Multi-step shape changes

[Start of section]

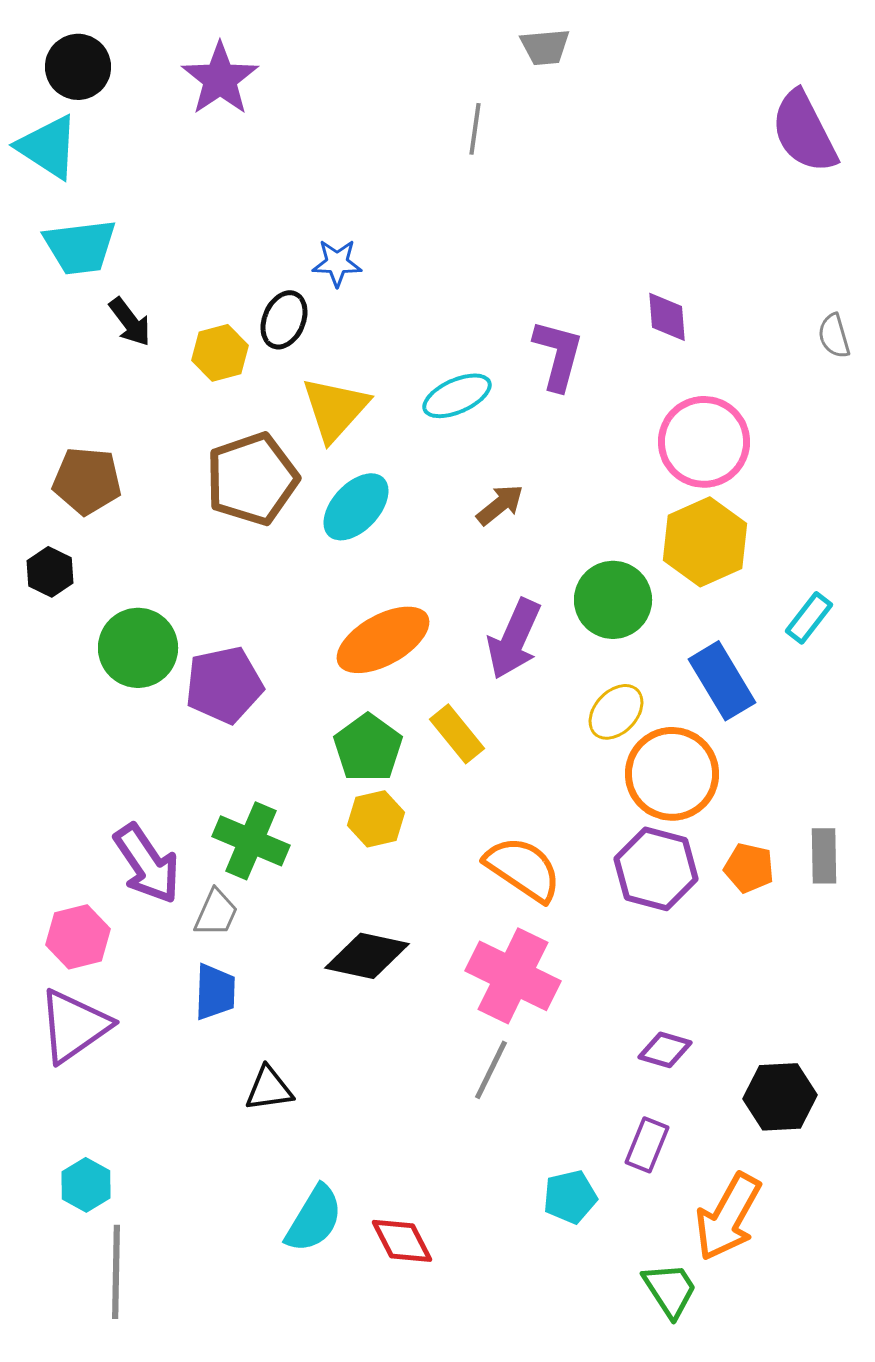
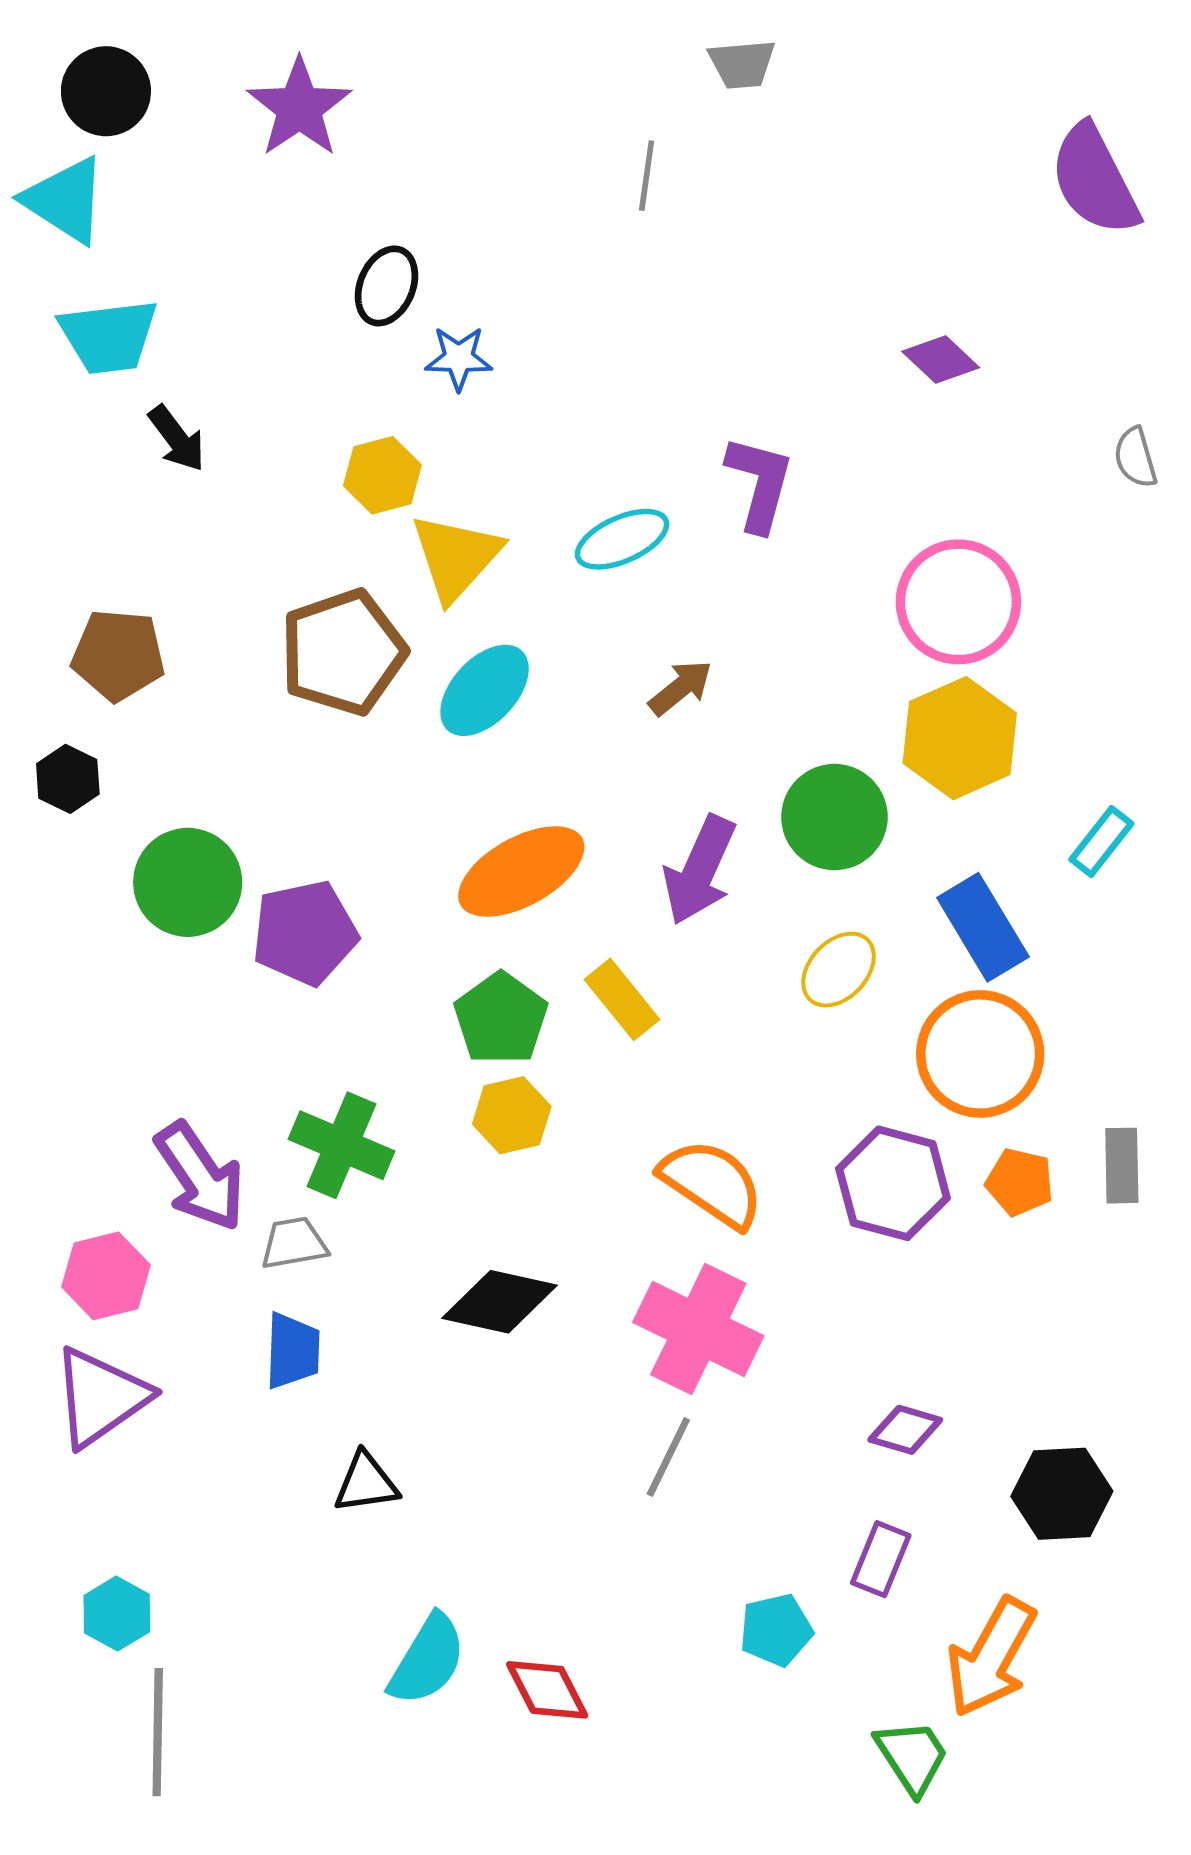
purple diamond: (667, 317) -> (941, 359), moved, turned -42
black ellipse: (284, 320) -> (386, 286), moved
yellow hexagon: (220, 353) -> (382, 475), moved
orange circle: (672, 774) -> (980, 1054), moved
gray trapezoid: (216, 913) -> (294, 1243), turned -124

[End of section]

*What needs to be done:*
Copy the entries precisely, images excluded.

*Answer to the exercise:*
purple diamond: (667, 317) -> (941, 359), moved, turned -42
black ellipse: (284, 320) -> (386, 286), moved
yellow hexagon: (220, 353) -> (382, 475), moved
orange circle: (672, 774) -> (980, 1054), moved
gray trapezoid: (216, 913) -> (294, 1243), turned -124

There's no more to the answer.